[TASK GOAL]:
Each line starting at the one that contains "U3 pin in-: VTH -> MIC" and ending at the one that contains "R3: 1.5k (SENSE, VDD) -> 1.5k (GND, SENSE)" must be returned exactly, and the rest of the listing is left out.

-- -- --

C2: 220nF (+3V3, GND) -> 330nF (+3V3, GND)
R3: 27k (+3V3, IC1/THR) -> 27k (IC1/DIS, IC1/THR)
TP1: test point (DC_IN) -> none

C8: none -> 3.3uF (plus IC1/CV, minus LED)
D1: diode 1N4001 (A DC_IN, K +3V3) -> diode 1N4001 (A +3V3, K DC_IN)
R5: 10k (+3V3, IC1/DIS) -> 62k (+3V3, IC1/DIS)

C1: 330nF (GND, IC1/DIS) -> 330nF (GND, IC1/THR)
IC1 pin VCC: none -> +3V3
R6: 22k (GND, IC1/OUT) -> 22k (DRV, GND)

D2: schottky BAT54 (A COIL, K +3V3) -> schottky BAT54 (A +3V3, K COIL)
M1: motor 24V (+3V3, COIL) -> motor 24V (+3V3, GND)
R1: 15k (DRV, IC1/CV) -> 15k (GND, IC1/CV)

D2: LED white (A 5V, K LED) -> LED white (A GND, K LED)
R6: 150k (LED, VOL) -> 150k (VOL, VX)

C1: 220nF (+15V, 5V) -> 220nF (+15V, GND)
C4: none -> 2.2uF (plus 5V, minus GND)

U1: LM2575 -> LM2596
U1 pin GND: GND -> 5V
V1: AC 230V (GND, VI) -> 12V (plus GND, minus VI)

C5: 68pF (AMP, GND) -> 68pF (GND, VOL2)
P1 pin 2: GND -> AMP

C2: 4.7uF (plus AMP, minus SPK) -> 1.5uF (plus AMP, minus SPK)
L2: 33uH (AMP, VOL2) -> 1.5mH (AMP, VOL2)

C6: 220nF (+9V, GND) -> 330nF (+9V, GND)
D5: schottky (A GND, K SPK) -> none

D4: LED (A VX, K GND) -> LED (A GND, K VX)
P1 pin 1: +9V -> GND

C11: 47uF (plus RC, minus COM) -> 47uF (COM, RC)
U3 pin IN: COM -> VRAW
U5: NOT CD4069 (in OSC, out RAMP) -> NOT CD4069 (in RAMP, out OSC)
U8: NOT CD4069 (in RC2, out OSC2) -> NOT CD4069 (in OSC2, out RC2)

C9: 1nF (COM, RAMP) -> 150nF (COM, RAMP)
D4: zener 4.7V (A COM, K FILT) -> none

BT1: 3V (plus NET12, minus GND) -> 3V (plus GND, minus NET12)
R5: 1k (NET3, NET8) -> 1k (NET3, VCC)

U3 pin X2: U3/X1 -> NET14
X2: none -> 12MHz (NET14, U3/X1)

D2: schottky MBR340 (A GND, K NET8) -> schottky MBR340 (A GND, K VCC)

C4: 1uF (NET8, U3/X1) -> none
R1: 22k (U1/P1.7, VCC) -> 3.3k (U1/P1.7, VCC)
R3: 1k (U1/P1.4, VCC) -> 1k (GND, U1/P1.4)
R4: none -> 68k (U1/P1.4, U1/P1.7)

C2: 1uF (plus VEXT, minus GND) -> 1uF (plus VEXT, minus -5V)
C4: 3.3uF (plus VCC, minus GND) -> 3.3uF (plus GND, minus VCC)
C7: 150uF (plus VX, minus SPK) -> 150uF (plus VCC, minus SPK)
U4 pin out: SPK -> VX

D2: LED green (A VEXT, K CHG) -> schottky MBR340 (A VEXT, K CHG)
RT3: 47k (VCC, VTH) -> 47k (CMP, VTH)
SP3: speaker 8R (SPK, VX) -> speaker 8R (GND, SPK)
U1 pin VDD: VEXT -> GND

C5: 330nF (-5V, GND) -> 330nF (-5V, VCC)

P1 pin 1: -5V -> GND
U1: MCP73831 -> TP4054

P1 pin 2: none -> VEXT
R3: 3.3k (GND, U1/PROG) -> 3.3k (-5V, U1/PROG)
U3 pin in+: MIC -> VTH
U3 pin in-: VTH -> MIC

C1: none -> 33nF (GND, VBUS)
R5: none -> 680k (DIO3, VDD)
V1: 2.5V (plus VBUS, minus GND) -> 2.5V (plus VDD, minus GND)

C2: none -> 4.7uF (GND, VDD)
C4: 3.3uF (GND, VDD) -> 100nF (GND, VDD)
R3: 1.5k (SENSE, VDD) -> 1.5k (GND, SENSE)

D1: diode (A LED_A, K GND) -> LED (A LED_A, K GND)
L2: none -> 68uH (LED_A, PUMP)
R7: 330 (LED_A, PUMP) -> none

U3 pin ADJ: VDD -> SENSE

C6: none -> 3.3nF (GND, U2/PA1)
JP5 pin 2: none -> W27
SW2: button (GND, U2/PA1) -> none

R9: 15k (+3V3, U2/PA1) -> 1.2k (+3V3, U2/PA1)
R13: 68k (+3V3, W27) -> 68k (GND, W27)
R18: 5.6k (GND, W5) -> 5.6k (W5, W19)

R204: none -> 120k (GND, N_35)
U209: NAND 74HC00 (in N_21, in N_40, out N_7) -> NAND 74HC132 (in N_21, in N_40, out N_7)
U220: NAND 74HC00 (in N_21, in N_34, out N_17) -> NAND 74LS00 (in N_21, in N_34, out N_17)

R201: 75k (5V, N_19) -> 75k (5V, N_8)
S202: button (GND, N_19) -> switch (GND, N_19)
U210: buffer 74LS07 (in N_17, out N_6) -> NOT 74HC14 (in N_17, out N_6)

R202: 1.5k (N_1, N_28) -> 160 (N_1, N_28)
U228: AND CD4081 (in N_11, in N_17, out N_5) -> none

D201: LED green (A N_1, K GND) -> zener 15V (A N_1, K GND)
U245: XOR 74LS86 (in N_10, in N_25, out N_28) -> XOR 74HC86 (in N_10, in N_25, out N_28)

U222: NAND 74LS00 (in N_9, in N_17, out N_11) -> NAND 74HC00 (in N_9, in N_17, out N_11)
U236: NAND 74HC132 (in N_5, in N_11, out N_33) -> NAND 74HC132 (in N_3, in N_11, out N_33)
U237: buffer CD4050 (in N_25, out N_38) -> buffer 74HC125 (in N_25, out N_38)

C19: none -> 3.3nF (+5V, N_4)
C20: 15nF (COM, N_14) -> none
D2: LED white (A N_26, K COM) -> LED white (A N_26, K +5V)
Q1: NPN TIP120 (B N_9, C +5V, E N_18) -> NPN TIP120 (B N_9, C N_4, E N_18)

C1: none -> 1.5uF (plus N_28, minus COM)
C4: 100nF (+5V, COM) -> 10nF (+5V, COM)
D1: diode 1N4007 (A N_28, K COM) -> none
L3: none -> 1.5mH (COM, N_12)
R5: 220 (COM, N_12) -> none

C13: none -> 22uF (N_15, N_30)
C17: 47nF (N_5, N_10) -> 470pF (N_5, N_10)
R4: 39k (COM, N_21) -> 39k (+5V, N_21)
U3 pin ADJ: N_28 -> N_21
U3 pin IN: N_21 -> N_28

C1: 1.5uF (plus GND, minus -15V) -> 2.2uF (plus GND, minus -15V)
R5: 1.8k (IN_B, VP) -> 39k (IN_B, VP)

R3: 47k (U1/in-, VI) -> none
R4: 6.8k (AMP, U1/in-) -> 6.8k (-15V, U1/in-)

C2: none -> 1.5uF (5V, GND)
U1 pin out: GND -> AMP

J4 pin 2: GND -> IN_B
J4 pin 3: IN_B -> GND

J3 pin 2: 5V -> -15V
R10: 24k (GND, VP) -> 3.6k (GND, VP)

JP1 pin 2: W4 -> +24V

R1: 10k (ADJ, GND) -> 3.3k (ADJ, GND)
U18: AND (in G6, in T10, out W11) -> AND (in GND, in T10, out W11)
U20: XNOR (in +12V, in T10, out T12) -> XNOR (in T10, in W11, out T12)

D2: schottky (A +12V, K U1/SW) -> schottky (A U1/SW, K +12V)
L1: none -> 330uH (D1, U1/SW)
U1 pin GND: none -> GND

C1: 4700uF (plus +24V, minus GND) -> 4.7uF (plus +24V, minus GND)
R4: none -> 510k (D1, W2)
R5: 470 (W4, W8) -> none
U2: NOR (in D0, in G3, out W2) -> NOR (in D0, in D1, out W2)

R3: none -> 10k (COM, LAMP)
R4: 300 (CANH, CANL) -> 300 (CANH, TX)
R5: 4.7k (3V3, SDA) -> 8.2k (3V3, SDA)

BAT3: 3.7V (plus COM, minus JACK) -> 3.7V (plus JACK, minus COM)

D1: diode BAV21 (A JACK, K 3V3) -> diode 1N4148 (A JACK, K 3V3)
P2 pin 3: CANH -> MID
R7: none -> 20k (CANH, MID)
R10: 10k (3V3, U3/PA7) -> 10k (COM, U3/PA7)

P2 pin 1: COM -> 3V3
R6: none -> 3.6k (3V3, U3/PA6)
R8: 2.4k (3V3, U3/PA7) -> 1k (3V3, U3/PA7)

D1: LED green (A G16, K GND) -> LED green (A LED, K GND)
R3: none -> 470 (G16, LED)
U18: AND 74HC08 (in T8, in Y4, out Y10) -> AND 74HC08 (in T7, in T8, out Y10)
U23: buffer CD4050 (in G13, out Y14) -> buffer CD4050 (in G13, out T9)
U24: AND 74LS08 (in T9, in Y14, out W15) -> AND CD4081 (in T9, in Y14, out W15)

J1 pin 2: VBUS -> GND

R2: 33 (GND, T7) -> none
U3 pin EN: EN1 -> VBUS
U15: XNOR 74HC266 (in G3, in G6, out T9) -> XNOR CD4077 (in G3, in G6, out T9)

-- -- --

[RESPONSE TO THIS TASK]:
U3 pin in-: VTH -> MIC

C1: none -> 33nF (GND, VBUS)
R5: none -> 680k (DIO3, VDD)
V1: 2.5V (plus VBUS, minus GND) -> 2.5V (plus VDD, minus GND)

C2: none -> 4.7uF (GND, VDD)
C4: 3.3uF (GND, VDD) -> 100nF (GND, VDD)
R3: 1.5k (SENSE, VDD) -> 1.5k (GND, SENSE)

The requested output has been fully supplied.